# Task brief
Pick the lines holding the string "rouge" out of the records and copy them.

(Object state comparisons)
##########

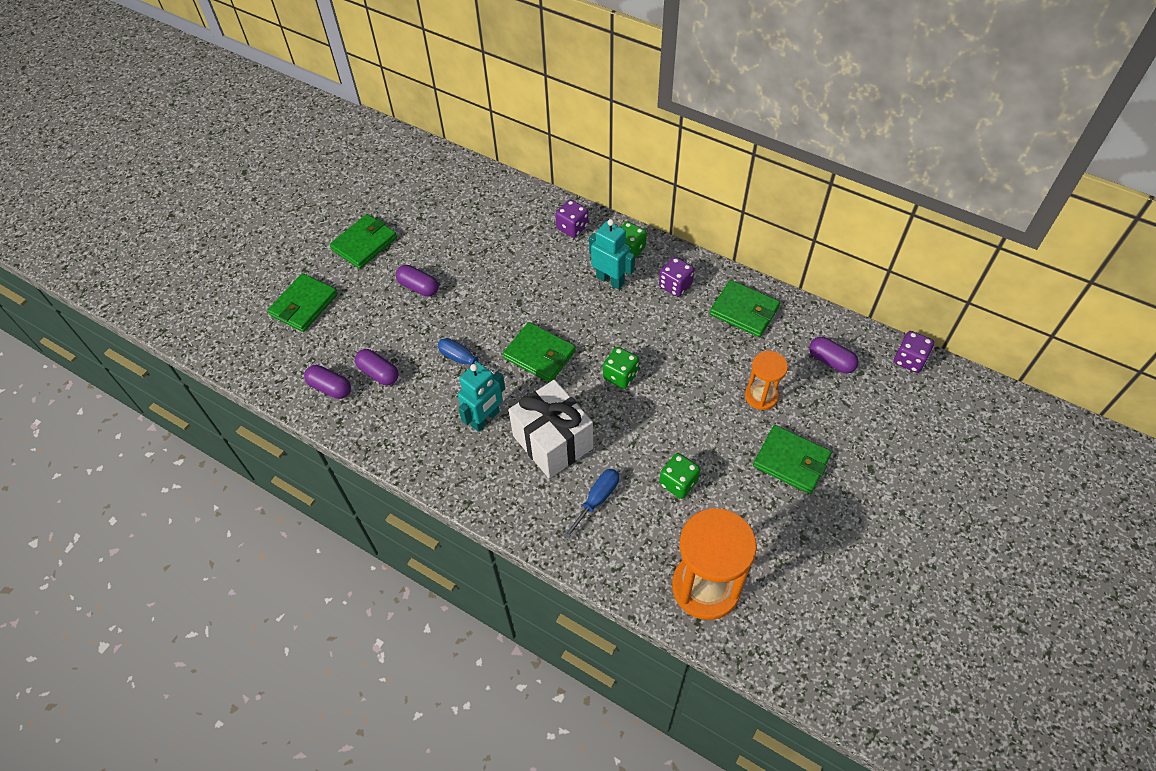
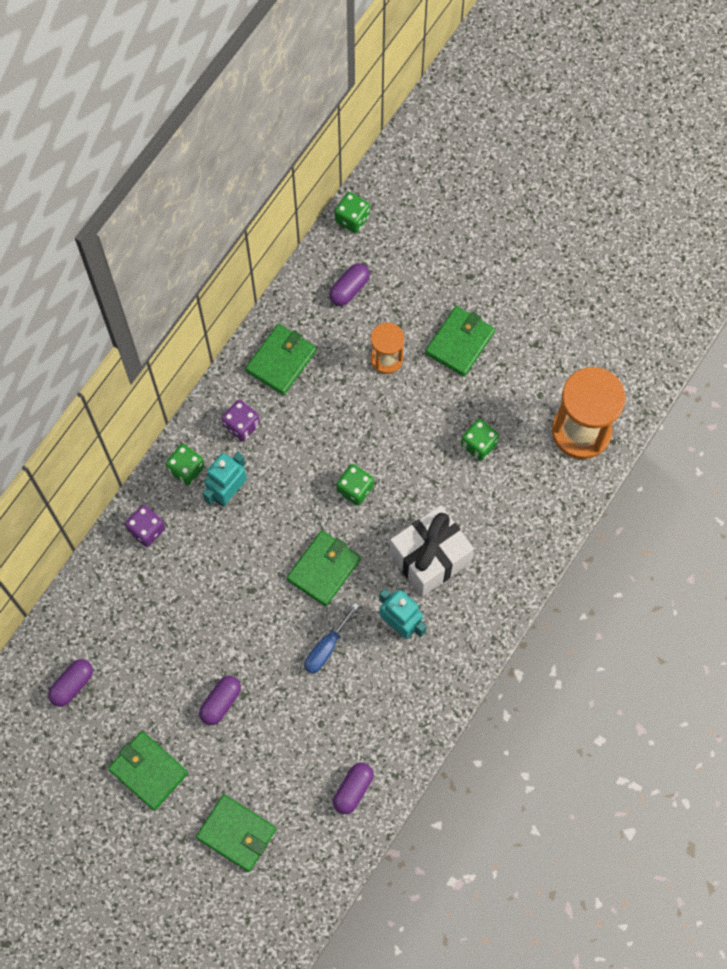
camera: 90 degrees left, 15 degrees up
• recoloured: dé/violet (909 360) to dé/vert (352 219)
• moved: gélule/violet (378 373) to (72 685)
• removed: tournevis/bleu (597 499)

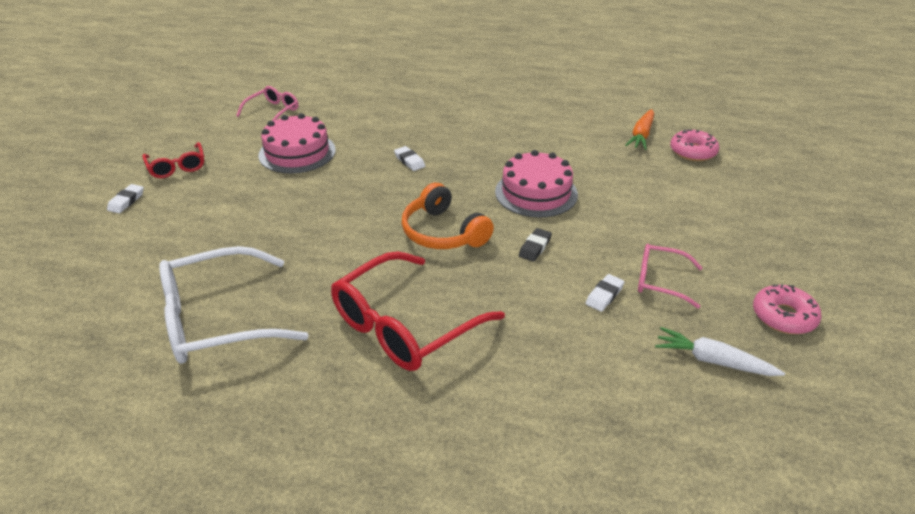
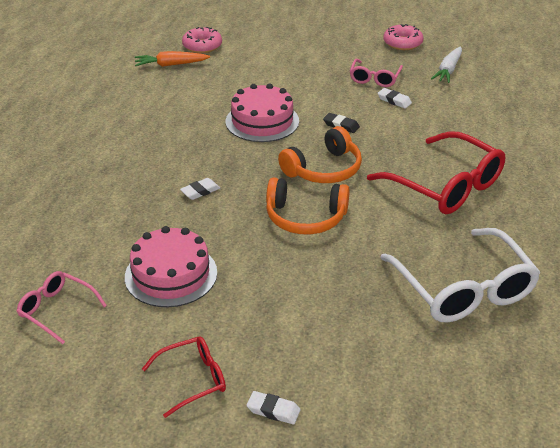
camera: 90 degrees left, 0 degrees up
• turned: carotte/orange (641 135) = (171 65) 150 degrees clockwise
• added: casque audio/orange (305 217)

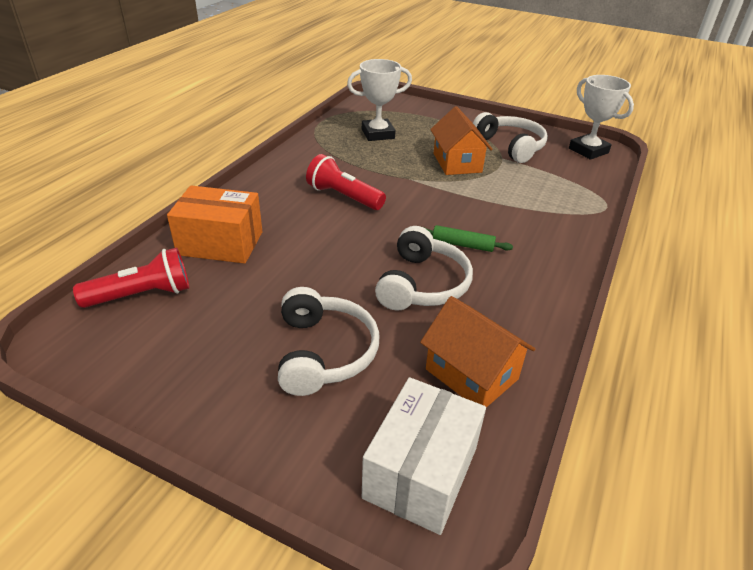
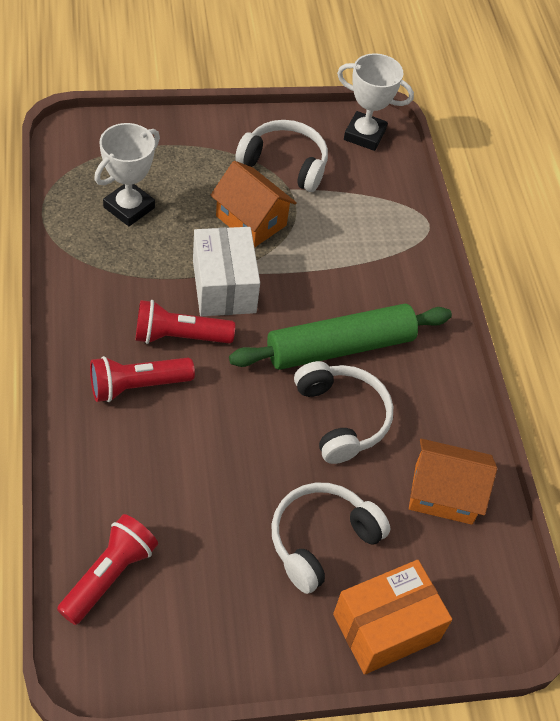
camera: 40 degrees left, 15 degrees up
• moved: boîte/orange (220 243) to (386 627)
• resized: rouleau à pâtisserie/vert (462 245) = (340 347) x2.24
• turned: casque audio/blanc (324 352) = (321 540) 90 degrees counterclockwise
• moved: boîte/blanc (420 472) to (224 286)
• added: lampe de poche/rouge (137 386)

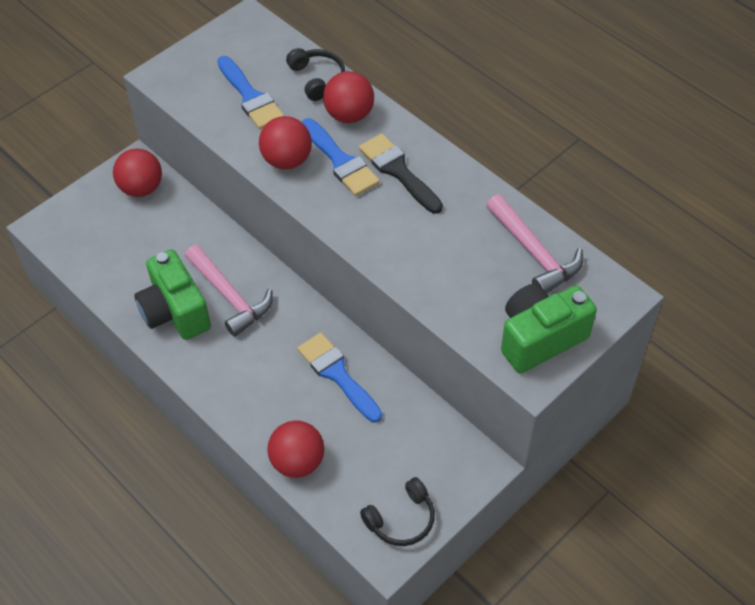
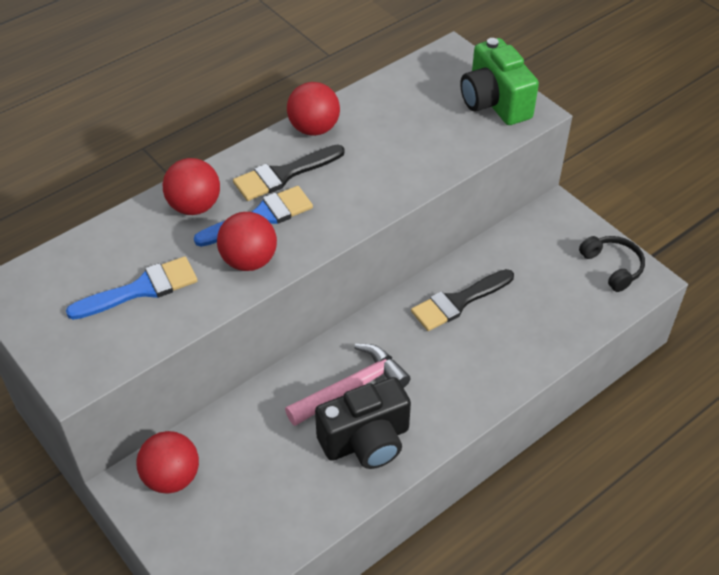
camera: 85 degrees left, 5 degrees down
• removed: casque audio/noir (317 79)
• removed: marteau/rose (534 253)
• recoloured: appareil photo/vert (175 311) to appareil photo/noir (366 441)
• recoloured: pinceau/bleu (337 374) to pinceau/noir (458 302)
• moved: balle/rouge (297 462) to (314 128)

##########

# Written solution
• added: lampe de poche/rouge (137 386)
• moved: balle/rouge (297 462) to (314 128)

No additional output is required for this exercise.